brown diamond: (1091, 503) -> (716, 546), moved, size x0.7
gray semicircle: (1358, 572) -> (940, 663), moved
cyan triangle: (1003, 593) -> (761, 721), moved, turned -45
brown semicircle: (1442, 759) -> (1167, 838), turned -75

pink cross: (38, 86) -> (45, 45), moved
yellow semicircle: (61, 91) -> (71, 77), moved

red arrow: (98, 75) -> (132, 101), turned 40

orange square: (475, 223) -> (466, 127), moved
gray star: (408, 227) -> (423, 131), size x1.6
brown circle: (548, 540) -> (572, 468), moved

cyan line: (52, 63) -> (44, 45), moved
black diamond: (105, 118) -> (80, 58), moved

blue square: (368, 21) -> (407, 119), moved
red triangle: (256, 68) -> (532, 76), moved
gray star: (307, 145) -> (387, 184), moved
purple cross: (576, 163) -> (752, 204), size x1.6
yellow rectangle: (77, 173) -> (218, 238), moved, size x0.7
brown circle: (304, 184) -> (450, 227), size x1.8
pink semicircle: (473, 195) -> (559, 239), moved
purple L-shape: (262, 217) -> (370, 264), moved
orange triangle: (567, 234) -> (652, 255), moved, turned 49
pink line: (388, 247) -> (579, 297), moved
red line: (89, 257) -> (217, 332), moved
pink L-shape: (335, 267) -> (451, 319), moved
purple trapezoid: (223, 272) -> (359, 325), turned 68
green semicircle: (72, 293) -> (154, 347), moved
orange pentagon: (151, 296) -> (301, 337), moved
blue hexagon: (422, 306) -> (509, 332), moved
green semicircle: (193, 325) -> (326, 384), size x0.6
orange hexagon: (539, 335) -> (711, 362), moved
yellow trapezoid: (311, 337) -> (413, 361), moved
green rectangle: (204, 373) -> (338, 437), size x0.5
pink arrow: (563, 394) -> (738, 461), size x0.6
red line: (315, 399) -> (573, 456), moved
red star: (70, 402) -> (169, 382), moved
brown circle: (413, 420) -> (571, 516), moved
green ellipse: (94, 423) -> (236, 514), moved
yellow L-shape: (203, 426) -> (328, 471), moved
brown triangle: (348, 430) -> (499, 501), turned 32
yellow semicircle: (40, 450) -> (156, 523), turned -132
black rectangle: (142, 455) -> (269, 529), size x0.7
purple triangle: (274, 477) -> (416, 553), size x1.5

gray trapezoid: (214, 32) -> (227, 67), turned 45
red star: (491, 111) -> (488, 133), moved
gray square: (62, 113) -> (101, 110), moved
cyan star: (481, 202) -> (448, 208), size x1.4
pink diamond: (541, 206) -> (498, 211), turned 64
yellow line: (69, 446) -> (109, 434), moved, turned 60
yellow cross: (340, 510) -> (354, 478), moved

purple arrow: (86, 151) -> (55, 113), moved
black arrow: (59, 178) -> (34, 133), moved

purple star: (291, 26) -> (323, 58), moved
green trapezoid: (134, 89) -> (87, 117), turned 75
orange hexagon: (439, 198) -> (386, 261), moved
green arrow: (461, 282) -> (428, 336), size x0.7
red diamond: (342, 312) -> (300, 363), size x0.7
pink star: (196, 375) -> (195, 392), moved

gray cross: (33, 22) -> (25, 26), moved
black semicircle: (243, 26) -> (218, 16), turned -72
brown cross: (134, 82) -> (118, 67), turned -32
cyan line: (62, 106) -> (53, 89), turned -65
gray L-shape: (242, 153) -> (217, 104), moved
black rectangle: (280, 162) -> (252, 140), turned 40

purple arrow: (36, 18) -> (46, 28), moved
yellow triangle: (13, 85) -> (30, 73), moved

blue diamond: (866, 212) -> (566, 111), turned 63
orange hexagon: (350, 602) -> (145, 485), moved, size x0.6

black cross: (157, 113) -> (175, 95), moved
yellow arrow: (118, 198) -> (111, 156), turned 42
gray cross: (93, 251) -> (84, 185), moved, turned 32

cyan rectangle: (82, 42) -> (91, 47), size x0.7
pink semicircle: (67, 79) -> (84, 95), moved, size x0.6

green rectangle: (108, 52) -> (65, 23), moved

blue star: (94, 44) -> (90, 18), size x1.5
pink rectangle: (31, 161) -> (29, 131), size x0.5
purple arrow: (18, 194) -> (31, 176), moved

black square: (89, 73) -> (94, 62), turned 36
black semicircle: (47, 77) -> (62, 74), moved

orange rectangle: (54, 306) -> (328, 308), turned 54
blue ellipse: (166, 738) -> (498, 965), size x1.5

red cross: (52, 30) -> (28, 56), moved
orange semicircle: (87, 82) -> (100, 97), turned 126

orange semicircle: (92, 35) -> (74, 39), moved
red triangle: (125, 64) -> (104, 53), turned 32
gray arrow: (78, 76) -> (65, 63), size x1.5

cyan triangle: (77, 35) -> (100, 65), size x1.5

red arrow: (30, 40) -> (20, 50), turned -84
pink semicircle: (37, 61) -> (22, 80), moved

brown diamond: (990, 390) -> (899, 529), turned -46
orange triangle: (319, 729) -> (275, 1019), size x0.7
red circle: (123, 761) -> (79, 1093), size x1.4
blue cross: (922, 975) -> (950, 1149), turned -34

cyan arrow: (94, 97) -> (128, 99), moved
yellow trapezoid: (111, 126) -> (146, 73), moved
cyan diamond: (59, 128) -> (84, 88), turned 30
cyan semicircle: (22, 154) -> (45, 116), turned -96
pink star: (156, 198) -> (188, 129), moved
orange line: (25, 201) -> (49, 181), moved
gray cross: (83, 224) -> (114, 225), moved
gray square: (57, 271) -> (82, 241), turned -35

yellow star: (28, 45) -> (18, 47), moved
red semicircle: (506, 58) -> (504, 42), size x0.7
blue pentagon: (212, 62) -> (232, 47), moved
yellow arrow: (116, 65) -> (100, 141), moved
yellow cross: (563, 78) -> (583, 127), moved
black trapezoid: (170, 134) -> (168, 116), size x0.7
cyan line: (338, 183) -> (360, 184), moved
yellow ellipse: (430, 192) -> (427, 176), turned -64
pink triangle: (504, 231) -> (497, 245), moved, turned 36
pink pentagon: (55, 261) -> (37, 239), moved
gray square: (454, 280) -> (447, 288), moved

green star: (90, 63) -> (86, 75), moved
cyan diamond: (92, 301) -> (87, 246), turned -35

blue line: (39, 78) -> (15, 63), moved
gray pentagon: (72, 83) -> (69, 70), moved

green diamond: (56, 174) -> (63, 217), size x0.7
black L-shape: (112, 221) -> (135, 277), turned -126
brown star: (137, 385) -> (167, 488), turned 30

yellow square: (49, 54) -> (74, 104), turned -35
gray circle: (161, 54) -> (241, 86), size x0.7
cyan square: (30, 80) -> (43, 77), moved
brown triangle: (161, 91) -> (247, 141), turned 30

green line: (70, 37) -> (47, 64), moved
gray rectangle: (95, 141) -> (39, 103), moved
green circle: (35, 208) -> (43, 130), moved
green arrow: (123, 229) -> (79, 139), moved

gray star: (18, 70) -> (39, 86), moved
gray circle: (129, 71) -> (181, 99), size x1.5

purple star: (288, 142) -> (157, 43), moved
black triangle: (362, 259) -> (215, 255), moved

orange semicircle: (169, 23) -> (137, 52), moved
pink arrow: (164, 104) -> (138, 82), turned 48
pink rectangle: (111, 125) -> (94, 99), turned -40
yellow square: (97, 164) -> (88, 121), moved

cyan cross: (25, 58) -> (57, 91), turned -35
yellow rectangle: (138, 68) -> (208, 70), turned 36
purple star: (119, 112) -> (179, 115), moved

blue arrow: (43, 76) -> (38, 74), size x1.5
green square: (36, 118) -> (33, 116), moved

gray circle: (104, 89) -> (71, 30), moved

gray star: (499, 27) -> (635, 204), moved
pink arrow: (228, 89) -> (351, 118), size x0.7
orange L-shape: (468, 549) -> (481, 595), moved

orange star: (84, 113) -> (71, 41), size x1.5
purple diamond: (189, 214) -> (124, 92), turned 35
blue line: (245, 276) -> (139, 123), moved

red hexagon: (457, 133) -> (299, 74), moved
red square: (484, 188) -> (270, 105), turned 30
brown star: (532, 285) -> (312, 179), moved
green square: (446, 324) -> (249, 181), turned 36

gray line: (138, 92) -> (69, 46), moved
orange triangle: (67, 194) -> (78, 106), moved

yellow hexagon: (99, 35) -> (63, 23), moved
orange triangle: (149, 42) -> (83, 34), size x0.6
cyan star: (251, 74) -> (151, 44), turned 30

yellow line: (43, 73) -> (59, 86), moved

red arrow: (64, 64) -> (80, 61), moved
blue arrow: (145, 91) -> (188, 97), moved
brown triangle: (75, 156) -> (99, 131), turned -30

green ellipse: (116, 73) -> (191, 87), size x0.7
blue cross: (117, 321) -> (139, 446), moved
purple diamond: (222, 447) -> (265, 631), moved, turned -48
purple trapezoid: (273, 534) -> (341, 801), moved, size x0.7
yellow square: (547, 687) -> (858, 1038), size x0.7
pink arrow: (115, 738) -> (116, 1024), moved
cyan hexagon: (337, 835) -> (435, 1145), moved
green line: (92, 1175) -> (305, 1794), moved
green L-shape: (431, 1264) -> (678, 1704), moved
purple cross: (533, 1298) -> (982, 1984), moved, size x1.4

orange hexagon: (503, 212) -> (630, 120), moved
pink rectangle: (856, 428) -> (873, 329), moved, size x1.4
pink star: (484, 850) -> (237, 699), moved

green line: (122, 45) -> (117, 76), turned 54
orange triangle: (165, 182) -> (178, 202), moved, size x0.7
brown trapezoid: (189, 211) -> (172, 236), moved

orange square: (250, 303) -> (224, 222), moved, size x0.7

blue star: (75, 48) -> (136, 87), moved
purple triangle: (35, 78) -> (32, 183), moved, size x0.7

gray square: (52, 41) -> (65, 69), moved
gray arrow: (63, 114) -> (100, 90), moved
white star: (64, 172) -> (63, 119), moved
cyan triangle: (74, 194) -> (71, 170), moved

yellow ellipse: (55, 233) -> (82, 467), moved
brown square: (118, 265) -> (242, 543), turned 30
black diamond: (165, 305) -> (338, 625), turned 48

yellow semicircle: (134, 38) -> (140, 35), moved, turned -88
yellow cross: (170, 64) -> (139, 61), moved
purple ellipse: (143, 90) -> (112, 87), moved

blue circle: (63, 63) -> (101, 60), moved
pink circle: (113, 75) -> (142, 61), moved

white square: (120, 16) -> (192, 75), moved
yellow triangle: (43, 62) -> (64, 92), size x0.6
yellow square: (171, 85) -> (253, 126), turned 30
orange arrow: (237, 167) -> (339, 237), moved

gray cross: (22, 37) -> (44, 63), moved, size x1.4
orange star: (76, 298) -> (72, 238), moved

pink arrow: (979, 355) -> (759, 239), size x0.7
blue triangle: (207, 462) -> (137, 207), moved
________________________
_How to complete this task_
If a line in the records contains the word "shape", copy it.

_Answer area_
purple L-shape: (262, 217) -> (370, 264), moved
pink L-shape: (335, 267) -> (451, 319), moved
yellow L-shape: (203, 426) -> (328, 471), moved
gray L-shape: (242, 153) -> (217, 104), moved
black L-shape: (112, 221) -> (135, 277), turned -126
orange L-shape: (468, 549) -> (481, 595), moved
green L-shape: (431, 1264) -> (678, 1704), moved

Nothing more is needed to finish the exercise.